*Exercise requirements*. In the records below, locate the line containing "purple hammer: 13 -> 12"; output that line and every following line through the last, exactly.

Data extracted from a collection
====

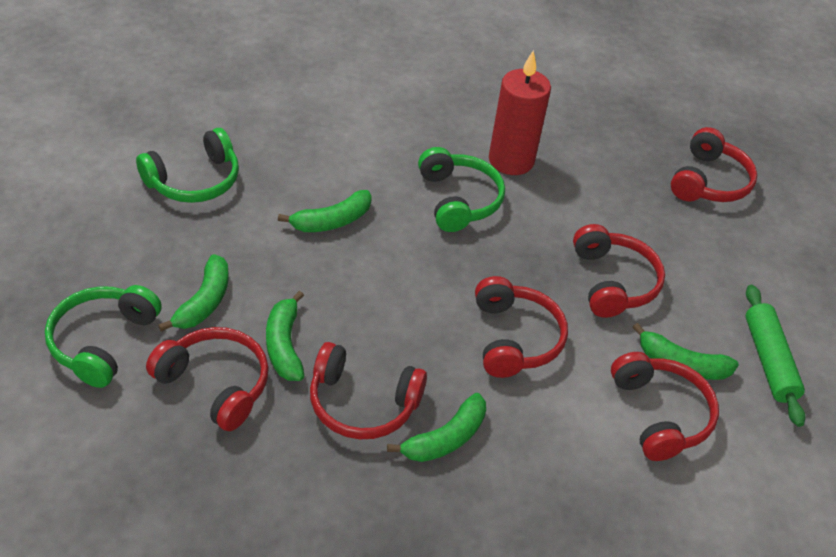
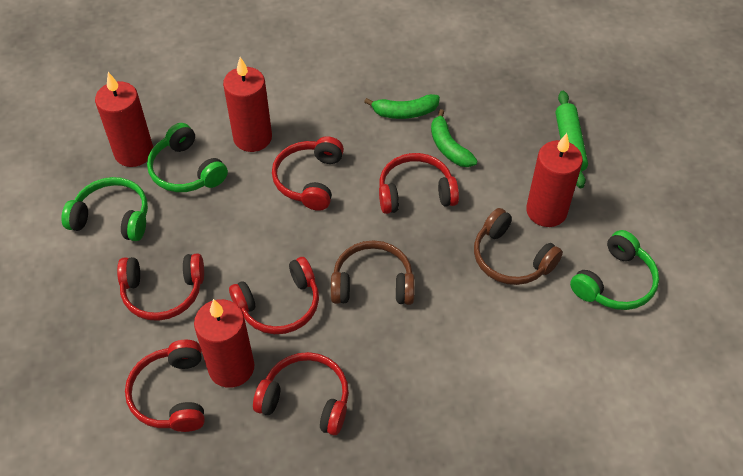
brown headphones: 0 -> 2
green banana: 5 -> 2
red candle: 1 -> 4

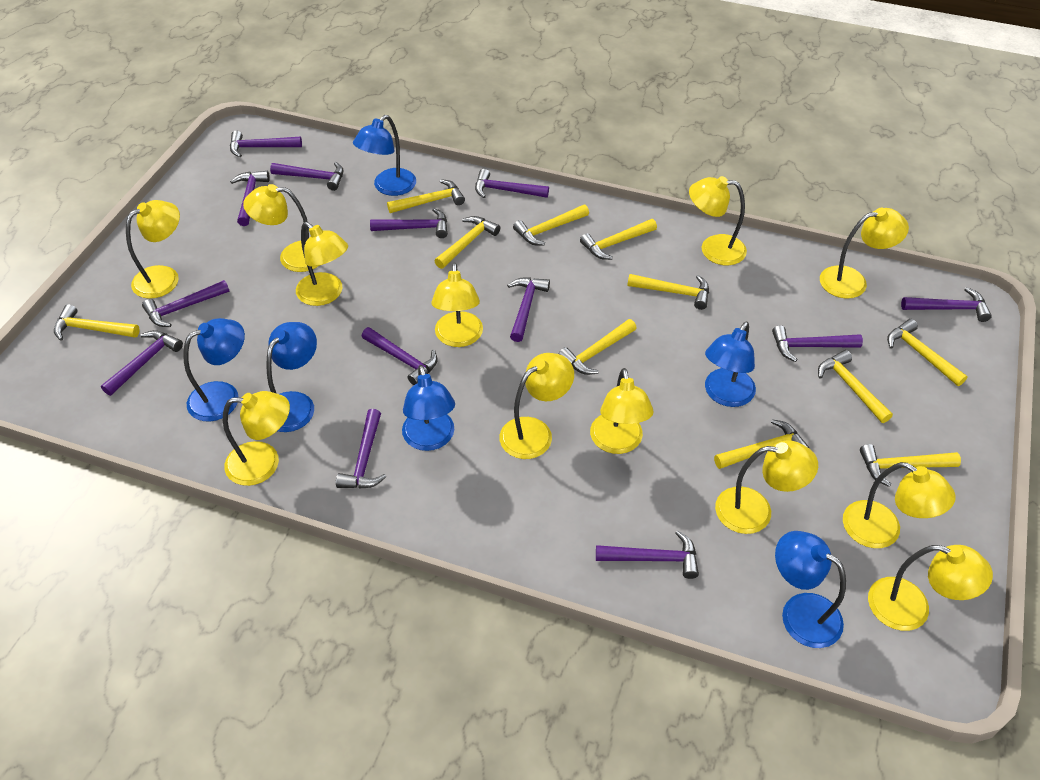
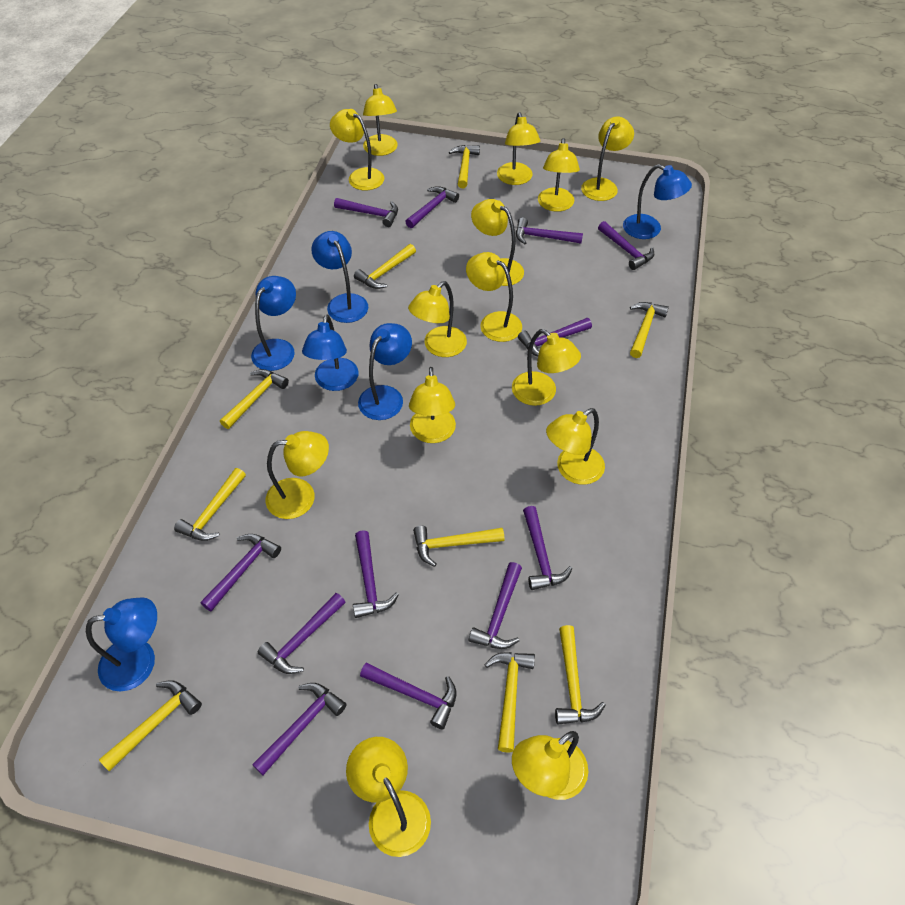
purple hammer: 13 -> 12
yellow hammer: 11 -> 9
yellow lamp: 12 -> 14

====

*Solution*.
purple hammer: 13 -> 12
yellow hammer: 11 -> 9
yellow lamp: 12 -> 14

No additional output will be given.